• _Information provided_
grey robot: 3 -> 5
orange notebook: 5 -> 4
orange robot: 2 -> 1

--

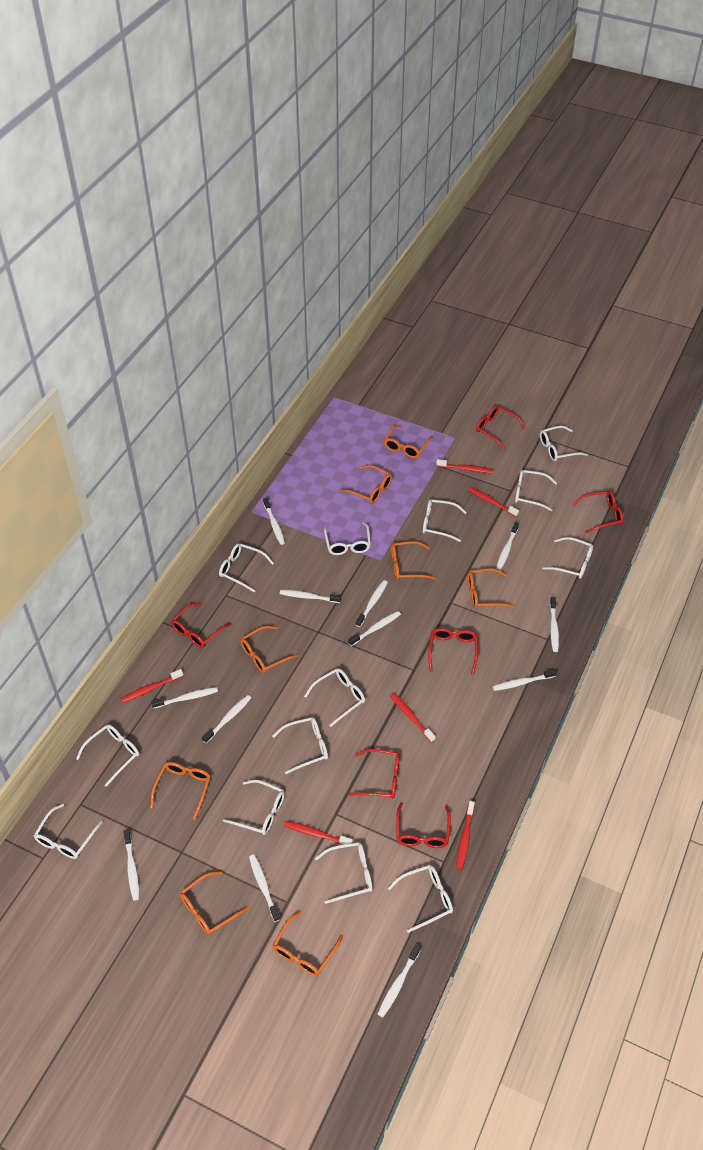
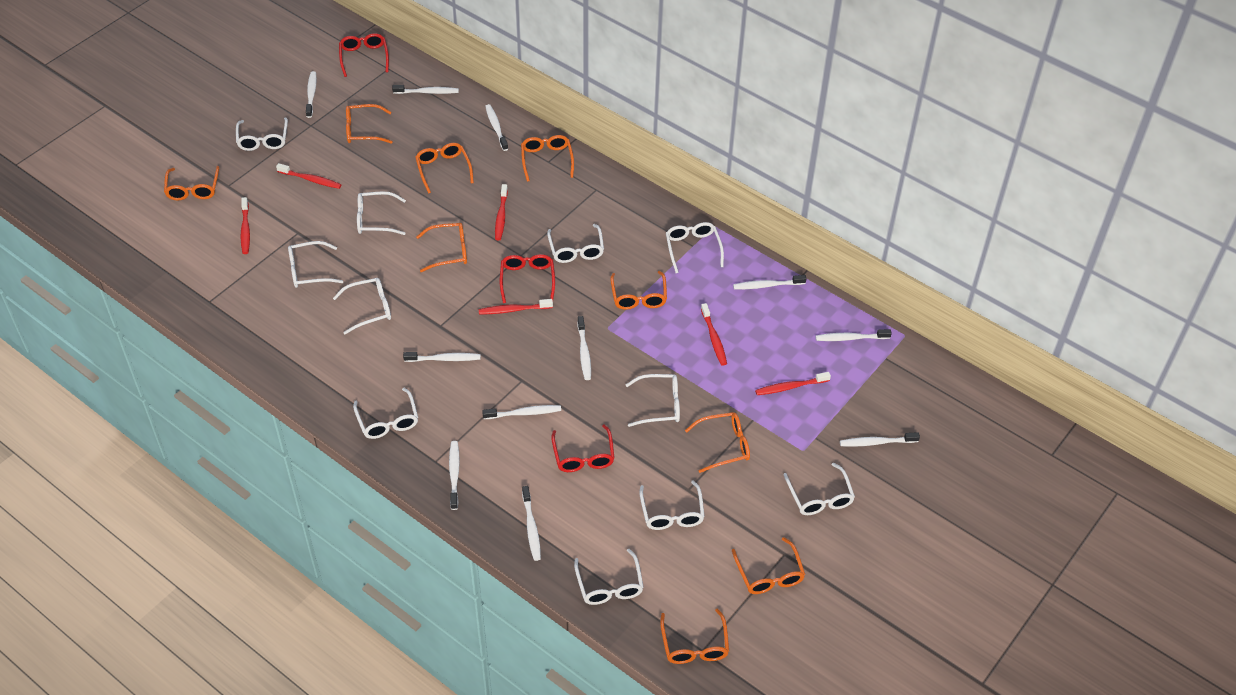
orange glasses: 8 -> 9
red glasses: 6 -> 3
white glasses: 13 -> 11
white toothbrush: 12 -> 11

• _Work to complete_
Scan the entries above. Copy each line that has the string "orange".

• _Answer for this exercise_
orange notebook: 5 -> 4
orange robot: 2 -> 1
orange glasses: 8 -> 9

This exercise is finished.